WHAT TO WORK ON: Bring together every line in the data that includes "diode".

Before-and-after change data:
= Beginning of Section =
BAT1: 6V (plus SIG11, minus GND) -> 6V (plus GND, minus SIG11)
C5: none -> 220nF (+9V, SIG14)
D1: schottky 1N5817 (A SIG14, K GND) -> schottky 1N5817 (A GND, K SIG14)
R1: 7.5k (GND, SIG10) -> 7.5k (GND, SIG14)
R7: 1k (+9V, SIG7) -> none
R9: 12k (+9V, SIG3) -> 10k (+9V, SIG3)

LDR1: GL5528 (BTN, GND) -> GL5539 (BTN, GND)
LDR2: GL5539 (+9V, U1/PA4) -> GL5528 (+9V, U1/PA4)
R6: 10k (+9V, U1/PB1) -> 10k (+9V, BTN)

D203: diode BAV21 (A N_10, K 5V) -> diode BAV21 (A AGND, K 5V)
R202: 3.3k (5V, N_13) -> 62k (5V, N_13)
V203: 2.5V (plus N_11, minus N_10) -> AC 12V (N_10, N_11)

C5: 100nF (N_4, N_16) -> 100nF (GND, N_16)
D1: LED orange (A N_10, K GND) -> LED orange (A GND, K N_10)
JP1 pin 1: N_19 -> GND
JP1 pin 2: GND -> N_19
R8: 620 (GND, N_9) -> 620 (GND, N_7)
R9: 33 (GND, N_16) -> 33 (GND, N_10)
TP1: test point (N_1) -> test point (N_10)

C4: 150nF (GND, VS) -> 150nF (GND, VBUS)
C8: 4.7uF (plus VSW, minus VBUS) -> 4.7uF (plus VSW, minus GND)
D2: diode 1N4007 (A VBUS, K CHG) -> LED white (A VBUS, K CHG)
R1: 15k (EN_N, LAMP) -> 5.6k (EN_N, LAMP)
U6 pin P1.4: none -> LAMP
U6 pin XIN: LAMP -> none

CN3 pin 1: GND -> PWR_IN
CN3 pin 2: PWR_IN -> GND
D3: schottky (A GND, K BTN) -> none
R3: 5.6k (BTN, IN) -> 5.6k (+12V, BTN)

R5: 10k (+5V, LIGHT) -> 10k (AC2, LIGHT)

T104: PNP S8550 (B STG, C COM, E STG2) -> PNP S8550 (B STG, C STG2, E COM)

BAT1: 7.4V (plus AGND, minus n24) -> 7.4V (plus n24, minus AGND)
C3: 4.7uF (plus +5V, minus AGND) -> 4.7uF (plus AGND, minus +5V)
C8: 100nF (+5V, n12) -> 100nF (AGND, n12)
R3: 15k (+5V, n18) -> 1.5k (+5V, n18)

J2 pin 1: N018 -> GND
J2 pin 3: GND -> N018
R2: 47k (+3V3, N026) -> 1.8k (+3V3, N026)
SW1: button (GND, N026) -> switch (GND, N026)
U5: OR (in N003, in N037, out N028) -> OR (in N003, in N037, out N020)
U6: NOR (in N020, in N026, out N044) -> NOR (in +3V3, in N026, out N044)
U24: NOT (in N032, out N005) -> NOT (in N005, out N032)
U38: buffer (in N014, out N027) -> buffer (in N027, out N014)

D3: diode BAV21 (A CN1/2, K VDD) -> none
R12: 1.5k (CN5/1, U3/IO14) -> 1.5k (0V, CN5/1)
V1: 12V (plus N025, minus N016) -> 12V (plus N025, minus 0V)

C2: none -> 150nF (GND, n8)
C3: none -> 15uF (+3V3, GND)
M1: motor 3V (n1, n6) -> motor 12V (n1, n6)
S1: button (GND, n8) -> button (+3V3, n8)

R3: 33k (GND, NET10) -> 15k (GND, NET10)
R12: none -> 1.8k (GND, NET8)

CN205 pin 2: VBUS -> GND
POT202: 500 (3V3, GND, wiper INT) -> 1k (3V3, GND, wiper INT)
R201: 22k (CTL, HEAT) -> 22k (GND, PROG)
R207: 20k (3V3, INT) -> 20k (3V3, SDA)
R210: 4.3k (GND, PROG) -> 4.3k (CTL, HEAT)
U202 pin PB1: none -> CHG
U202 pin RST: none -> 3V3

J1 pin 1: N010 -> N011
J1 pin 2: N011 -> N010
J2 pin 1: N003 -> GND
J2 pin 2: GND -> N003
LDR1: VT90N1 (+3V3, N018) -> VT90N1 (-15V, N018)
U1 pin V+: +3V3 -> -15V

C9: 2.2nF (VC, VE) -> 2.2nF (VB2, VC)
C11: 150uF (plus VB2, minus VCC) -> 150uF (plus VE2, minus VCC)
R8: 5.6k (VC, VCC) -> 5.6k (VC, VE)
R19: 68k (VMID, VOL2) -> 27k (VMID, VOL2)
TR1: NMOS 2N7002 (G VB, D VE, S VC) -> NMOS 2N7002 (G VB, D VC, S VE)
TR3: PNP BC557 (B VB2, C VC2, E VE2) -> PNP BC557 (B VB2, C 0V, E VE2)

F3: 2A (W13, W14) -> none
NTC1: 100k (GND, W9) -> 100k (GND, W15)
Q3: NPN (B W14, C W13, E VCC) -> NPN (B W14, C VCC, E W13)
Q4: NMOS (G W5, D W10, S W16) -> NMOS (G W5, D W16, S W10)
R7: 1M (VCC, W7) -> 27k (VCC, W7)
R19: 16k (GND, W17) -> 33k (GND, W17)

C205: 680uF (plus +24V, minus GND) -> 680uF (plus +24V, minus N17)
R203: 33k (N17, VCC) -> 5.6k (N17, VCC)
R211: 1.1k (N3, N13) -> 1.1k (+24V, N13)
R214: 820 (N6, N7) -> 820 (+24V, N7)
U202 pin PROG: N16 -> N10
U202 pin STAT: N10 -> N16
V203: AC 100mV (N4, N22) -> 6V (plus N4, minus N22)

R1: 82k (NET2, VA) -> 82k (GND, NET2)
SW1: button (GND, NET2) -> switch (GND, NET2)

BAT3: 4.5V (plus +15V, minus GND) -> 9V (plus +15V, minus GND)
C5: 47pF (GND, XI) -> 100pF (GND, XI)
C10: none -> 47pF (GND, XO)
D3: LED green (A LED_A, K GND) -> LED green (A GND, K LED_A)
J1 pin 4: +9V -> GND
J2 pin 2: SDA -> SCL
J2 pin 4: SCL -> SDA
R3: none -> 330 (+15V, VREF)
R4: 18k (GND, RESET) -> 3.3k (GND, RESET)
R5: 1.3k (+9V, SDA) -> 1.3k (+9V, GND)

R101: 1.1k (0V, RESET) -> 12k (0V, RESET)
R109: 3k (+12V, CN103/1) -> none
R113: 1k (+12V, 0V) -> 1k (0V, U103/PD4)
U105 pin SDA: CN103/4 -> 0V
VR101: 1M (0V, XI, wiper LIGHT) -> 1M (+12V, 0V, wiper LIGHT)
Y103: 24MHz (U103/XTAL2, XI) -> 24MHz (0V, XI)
= End of Section =
COMPLETED EXERCISE:
D203: diode BAV21 (A N_10, K 5V) -> diode BAV21 (A AGND, K 5V)
D2: diode 1N4007 (A VBUS, K CHG) -> LED white (A VBUS, K CHG)
D3: diode BAV21 (A CN1/2, K VDD) -> none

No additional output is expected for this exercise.